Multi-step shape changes
= Beginning of Section =

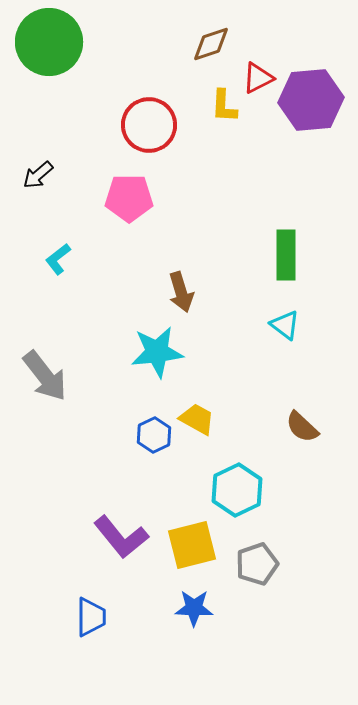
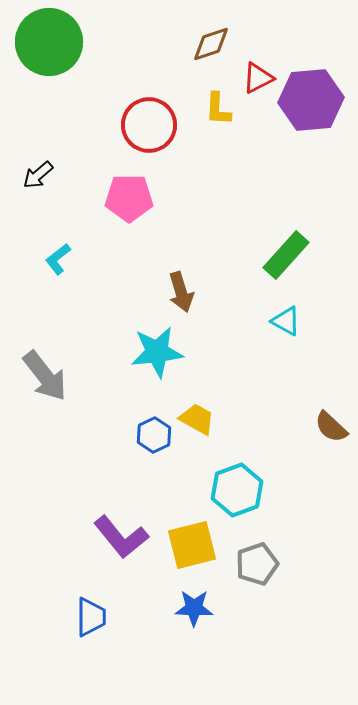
yellow L-shape: moved 6 px left, 3 px down
green rectangle: rotated 42 degrees clockwise
cyan triangle: moved 1 px right, 4 px up; rotated 8 degrees counterclockwise
brown semicircle: moved 29 px right
cyan hexagon: rotated 6 degrees clockwise
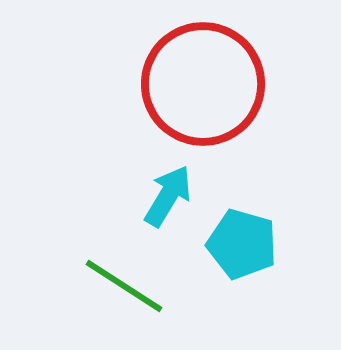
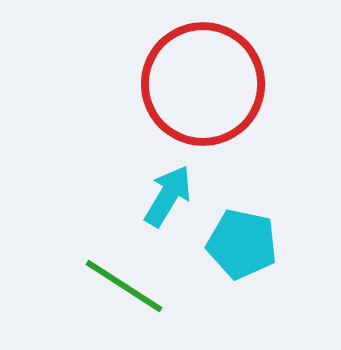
cyan pentagon: rotated 4 degrees counterclockwise
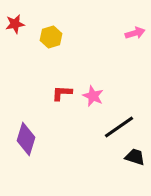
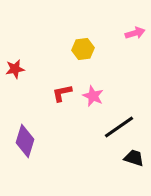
red star: moved 45 px down
yellow hexagon: moved 32 px right, 12 px down; rotated 10 degrees clockwise
red L-shape: rotated 15 degrees counterclockwise
purple diamond: moved 1 px left, 2 px down
black trapezoid: moved 1 px left, 1 px down
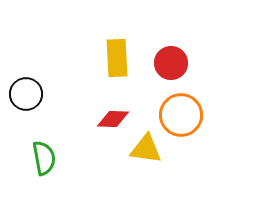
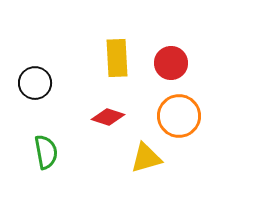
black circle: moved 9 px right, 11 px up
orange circle: moved 2 px left, 1 px down
red diamond: moved 5 px left, 2 px up; rotated 16 degrees clockwise
yellow triangle: moved 9 px down; rotated 24 degrees counterclockwise
green semicircle: moved 2 px right, 6 px up
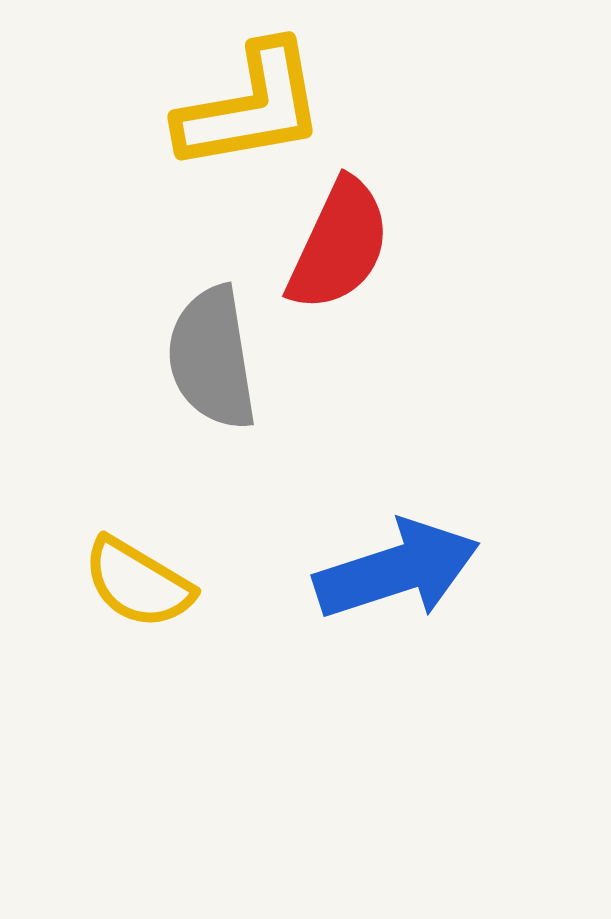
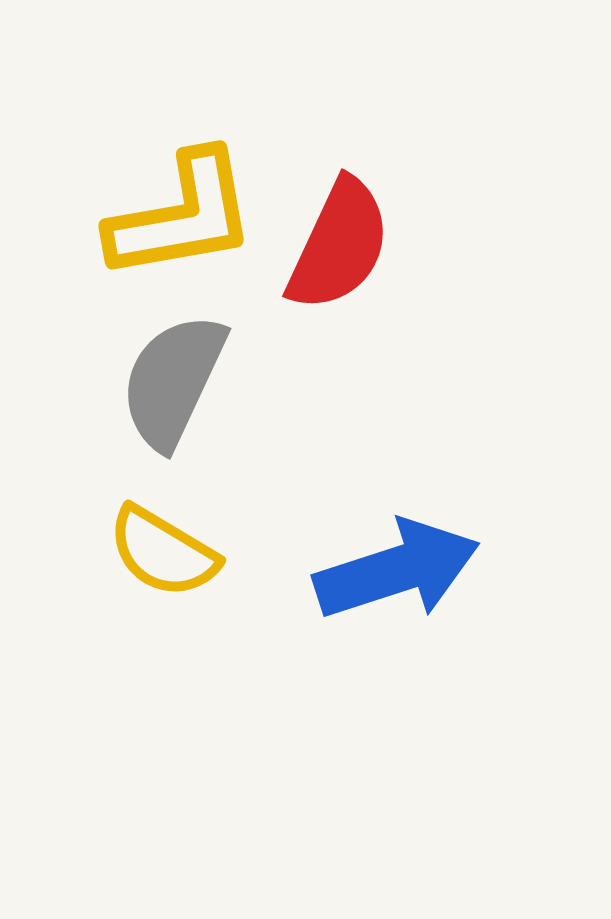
yellow L-shape: moved 69 px left, 109 px down
gray semicircle: moved 39 px left, 23 px down; rotated 34 degrees clockwise
yellow semicircle: moved 25 px right, 31 px up
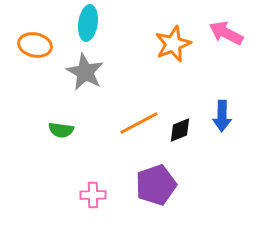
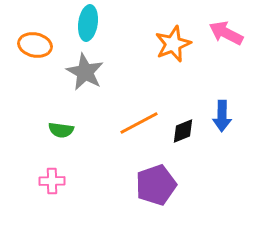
black diamond: moved 3 px right, 1 px down
pink cross: moved 41 px left, 14 px up
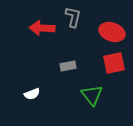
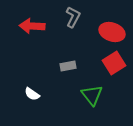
gray L-shape: rotated 15 degrees clockwise
red arrow: moved 10 px left, 2 px up
red square: rotated 20 degrees counterclockwise
white semicircle: rotated 56 degrees clockwise
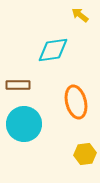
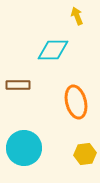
yellow arrow: moved 3 px left, 1 px down; rotated 30 degrees clockwise
cyan diamond: rotated 8 degrees clockwise
cyan circle: moved 24 px down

= End of Section =

PROBLEM REQUIREMENTS:
In the records above, take every line from the opening one through the line with "red diamond: moved" and repeat it exactly; pictures are not part of the copy.

COMPLETED EXERCISE:
yellow L-shape: moved 6 px left, 3 px down
green rectangle: rotated 42 degrees clockwise
cyan triangle: moved 1 px right, 4 px up; rotated 8 degrees counterclockwise
brown semicircle: moved 29 px right
cyan hexagon: rotated 6 degrees clockwise
cyan pentagon: rotated 4 degrees counterclockwise
red star: moved 45 px down
yellow hexagon: moved 32 px right, 12 px down; rotated 10 degrees clockwise
red L-shape: rotated 15 degrees counterclockwise
purple diamond: moved 1 px left, 2 px down
black trapezoid: moved 1 px left, 1 px down
black circle: moved 9 px right, 11 px up
orange circle: moved 2 px left, 1 px down
red diamond: moved 5 px left, 2 px up; rotated 16 degrees clockwise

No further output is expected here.